### Supplied data
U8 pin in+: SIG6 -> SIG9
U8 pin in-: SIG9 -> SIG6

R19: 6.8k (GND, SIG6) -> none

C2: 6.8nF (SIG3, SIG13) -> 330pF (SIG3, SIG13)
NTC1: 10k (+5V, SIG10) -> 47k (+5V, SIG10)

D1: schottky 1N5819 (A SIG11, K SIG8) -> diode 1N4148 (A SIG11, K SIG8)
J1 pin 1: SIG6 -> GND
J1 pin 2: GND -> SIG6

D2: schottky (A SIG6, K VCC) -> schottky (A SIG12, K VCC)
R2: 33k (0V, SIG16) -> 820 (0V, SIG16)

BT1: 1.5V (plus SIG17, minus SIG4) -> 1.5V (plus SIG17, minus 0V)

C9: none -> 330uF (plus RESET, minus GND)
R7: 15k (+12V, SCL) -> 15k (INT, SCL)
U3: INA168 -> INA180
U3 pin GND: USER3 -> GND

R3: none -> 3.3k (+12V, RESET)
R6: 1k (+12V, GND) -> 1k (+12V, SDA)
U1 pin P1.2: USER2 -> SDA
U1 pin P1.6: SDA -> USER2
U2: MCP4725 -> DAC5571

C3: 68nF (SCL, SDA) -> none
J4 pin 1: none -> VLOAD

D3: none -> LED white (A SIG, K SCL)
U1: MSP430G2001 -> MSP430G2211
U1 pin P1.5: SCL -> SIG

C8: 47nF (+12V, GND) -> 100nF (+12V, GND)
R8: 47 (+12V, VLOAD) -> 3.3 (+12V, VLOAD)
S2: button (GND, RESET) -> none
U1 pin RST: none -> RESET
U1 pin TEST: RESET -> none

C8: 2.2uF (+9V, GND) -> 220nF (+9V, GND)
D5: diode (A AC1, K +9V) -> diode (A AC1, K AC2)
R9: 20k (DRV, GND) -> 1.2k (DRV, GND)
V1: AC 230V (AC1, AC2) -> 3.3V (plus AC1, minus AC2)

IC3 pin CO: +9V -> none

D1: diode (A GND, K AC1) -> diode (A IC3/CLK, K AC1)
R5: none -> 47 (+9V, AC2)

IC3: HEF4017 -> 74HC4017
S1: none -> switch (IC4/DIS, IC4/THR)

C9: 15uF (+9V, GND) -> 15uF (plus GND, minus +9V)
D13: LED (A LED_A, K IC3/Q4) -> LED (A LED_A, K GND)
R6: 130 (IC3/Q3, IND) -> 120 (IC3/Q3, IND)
######
## Exercise details
Exactly reproduce the lines of the data above that run from the line containing "U1 pin P1.6: SDA -> USER2" through the final one.

## Exercise solution
U1 pin P1.6: SDA -> USER2
U2: MCP4725 -> DAC5571

C3: 68nF (SCL, SDA) -> none
J4 pin 1: none -> VLOAD

D3: none -> LED white (A SIG, K SCL)
U1: MSP430G2001 -> MSP430G2211
U1 pin P1.5: SCL -> SIG

C8: 47nF (+12V, GND) -> 100nF (+12V, GND)
R8: 47 (+12V, VLOAD) -> 3.3 (+12V, VLOAD)
S2: button (GND, RESET) -> none
U1 pin RST: none -> RESET
U1 pin TEST: RESET -> none

C8: 2.2uF (+9V, GND) -> 220nF (+9V, GND)
D5: diode (A AC1, K +9V) -> diode (A AC1, K AC2)
R9: 20k (DRV, GND) -> 1.2k (DRV, GND)
V1: AC 230V (AC1, AC2) -> 3.3V (plus AC1, minus AC2)

IC3 pin CO: +9V -> none

D1: diode (A GND, K AC1) -> diode (A IC3/CLK, K AC1)
R5: none -> 47 (+9V, AC2)

IC3: HEF4017 -> 74HC4017
S1: none -> switch (IC4/DIS, IC4/THR)

C9: 15uF (+9V, GND) -> 15uF (plus GND, minus +9V)
D13: LED (A LED_A, K IC3/Q4) -> LED (A LED_A, K GND)
R6: 130 (IC3/Q3, IND) -> 120 (IC3/Q3, IND)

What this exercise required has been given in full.